- **Work to do**
Render the lines from the start of the entries through the line holding "purple hexagon: moved 3 px right", inclusive, as a JSON list of strings with one string per line. Leave out the pictures and blank lines.

Collected data entries:
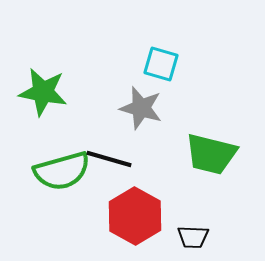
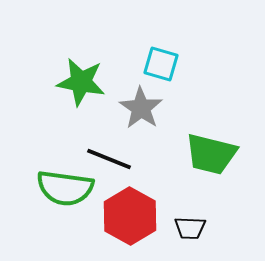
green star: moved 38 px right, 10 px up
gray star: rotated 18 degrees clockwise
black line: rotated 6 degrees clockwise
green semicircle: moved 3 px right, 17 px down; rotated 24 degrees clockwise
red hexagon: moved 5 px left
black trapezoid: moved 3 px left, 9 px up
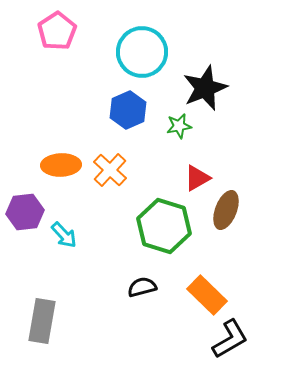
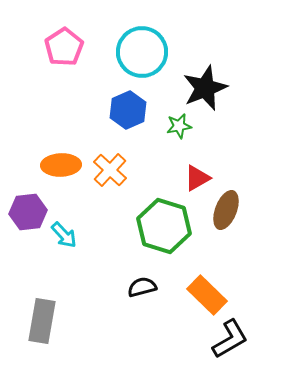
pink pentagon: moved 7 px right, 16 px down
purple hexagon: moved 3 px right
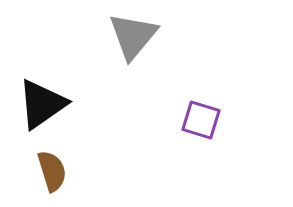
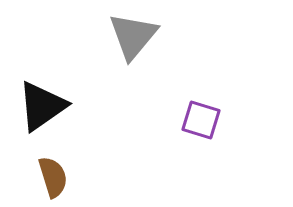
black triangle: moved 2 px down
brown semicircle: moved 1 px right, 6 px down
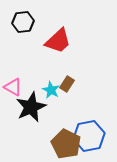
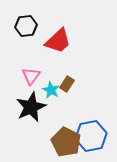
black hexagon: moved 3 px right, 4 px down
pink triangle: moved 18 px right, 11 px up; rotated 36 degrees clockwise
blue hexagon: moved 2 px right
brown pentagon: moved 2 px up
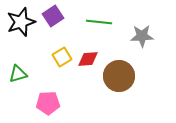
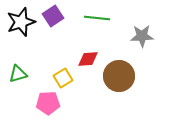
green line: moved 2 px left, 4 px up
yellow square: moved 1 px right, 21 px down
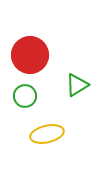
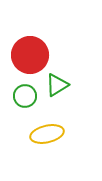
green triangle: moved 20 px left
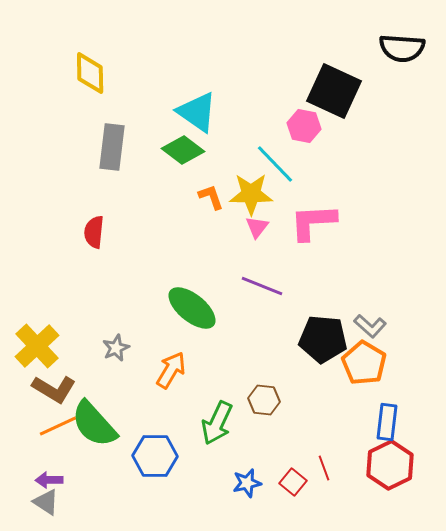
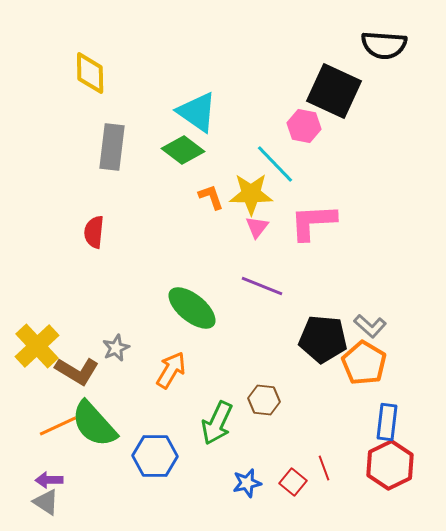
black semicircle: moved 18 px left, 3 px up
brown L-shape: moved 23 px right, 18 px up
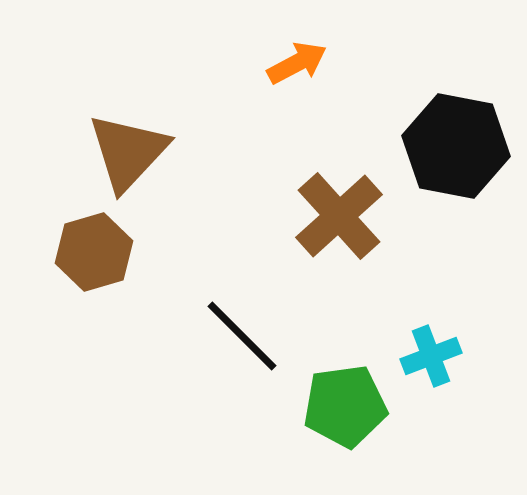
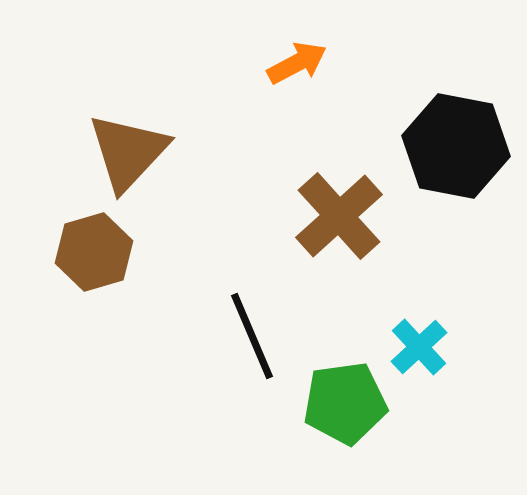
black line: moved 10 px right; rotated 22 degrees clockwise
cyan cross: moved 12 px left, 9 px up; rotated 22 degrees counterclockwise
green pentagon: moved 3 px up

- **Result of this task**
[
  "green star: moved 38 px right, 10 px up",
  "gray star: rotated 18 degrees clockwise",
  "black line: rotated 6 degrees clockwise",
  "green semicircle: moved 3 px right, 17 px down; rotated 24 degrees clockwise",
  "red hexagon: moved 5 px left",
  "black trapezoid: moved 3 px left, 9 px up",
  "pink pentagon: moved 7 px right, 16 px down",
  "purple hexagon: moved 3 px right"
]